What to do:
Each line below should be repeated exactly as written, with no pictures carried over.

Material provided:
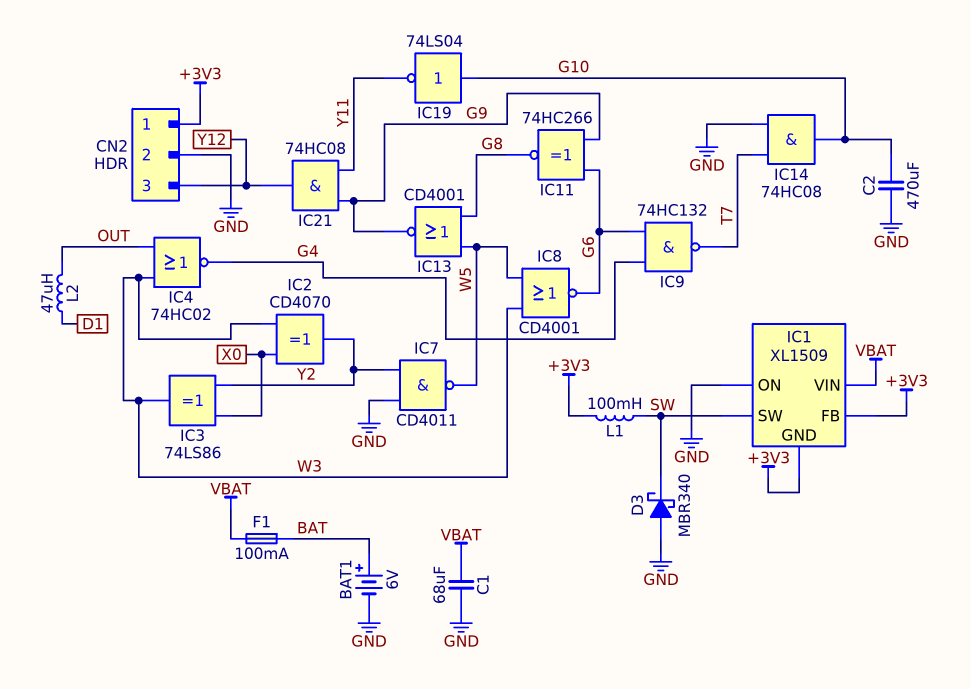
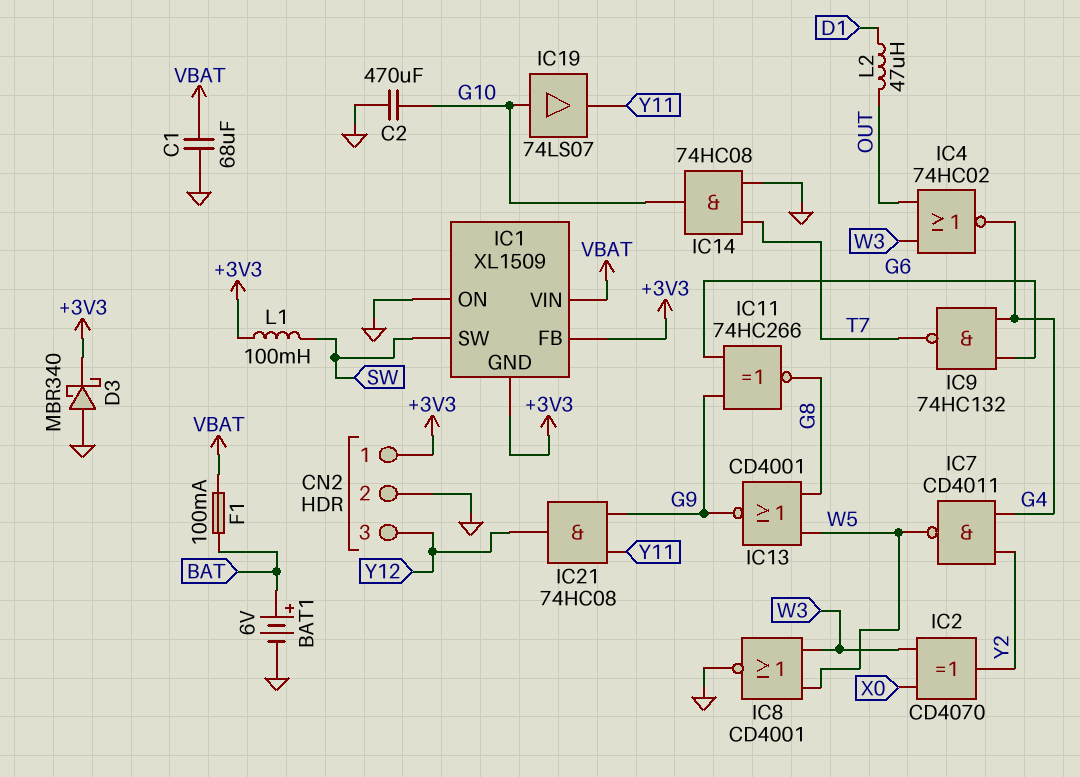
D3: schottky MBR340 (A GND, K SW) -> schottky MBR340 (A GND, K +3V3)
IC3: XOR 74LS86 (in X0, in Y2, out W3) -> none
IC7: NAND CD4011 (in GND, in Y2, out W5) -> NAND CD4011 (in G4, in Y2, out W5)
IC8: NOR CD4001 (in W3, in W5, out G6) -> NOR CD4001 (in W3, in W5, out GND)
IC19: NOT 74LS04 (in G10, out Y11) -> buffer 74LS07 (in G10, out Y11)

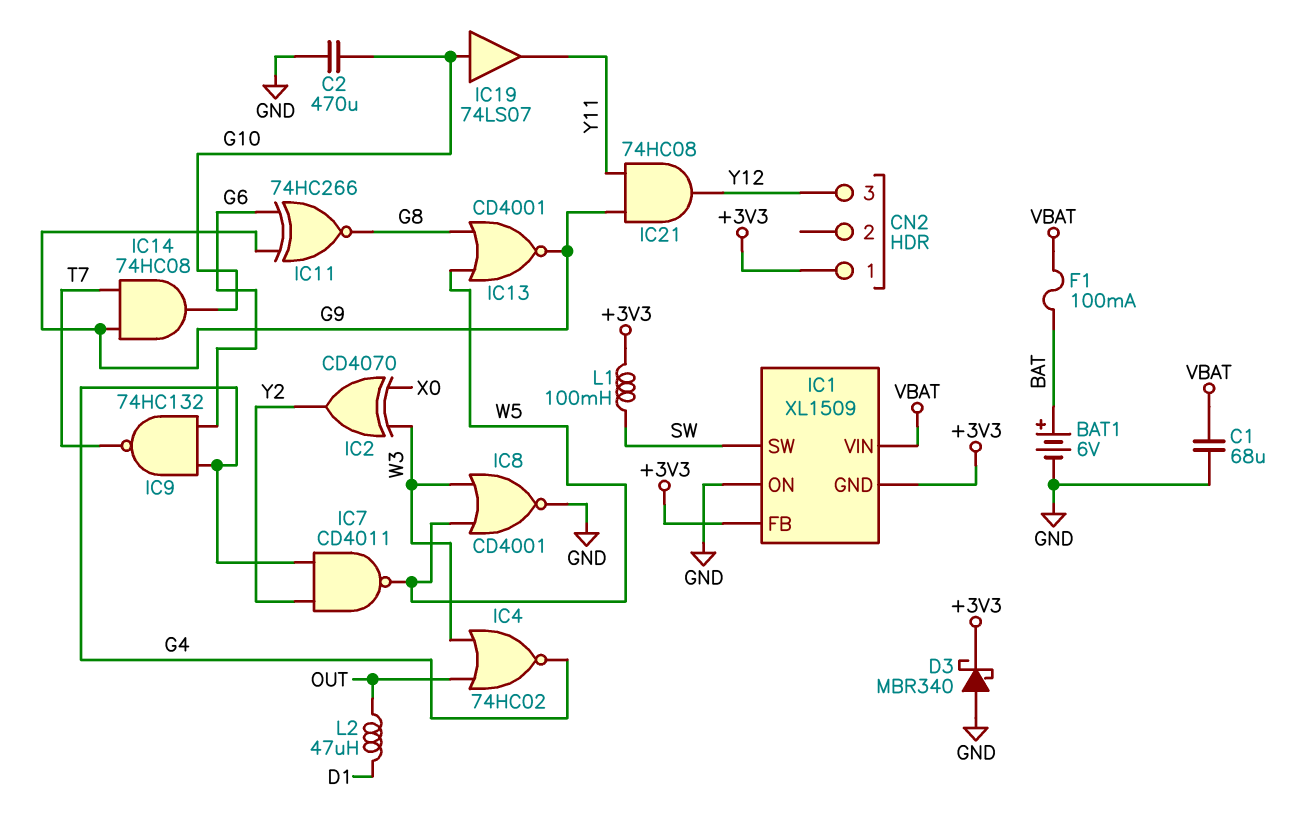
CN2 pin 2: GND -> none
IC14: AND 74HC08 (in GND, in T7, out G10) -> AND 74HC08 (in G9, in T7, out G10)

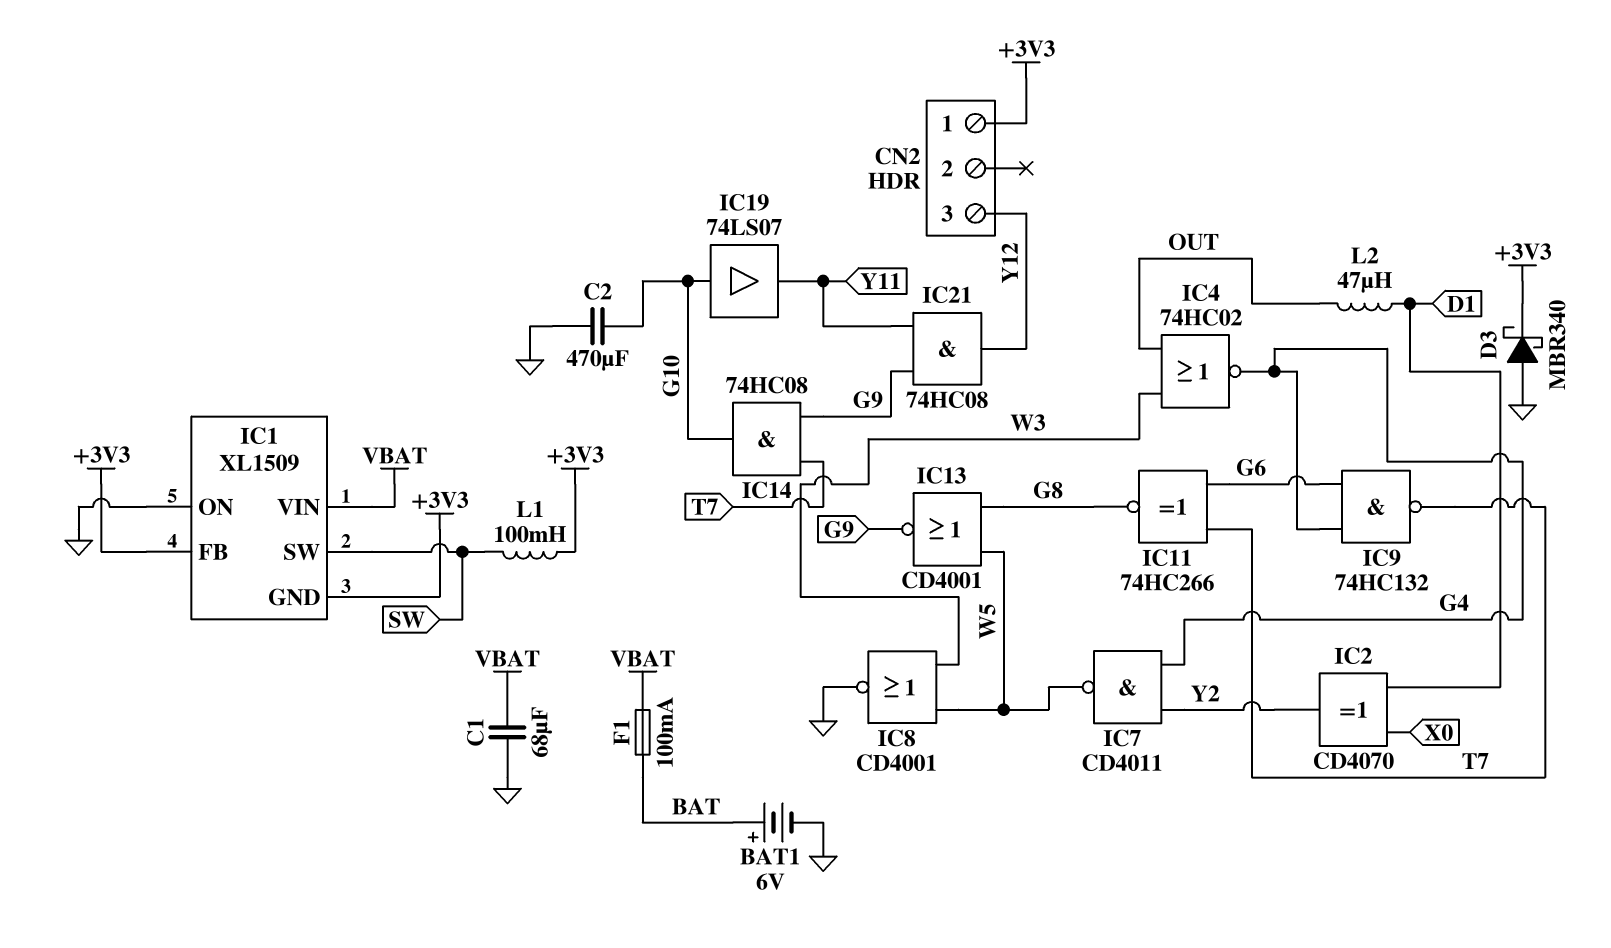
IC2: XOR CD4070 (in W3, in X0, out Y2) -> XOR CD4070 (in D1, in X0, out Y2)
IC11: XNOR 74HC266 (in G6, in G9, out G8) -> XNOR 74HC266 (in G6, in T7, out G8)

Answer box:
D3: schottky MBR340 (A GND, K SW) -> schottky MBR340 (A GND, K +3V3)
IC3: XOR 74LS86 (in X0, in Y2, out W3) -> none
IC7: NAND CD4011 (in GND, in Y2, out W5) -> NAND CD4011 (in G4, in Y2, out W5)
IC8: NOR CD4001 (in W3, in W5, out G6) -> NOR CD4001 (in W3, in W5, out GND)
IC19: NOT 74LS04 (in G10, out Y11) -> buffer 74LS07 (in G10, out Y11)

CN2 pin 2: GND -> none
IC14: AND 74HC08 (in GND, in T7, out G10) -> AND 74HC08 (in G9, in T7, out G10)

IC2: XOR CD4070 (in W3, in X0, out Y2) -> XOR CD4070 (in D1, in X0, out Y2)
IC11: XNOR 74HC266 (in G6, in G9, out G8) -> XNOR 74HC266 (in G6, in T7, out G8)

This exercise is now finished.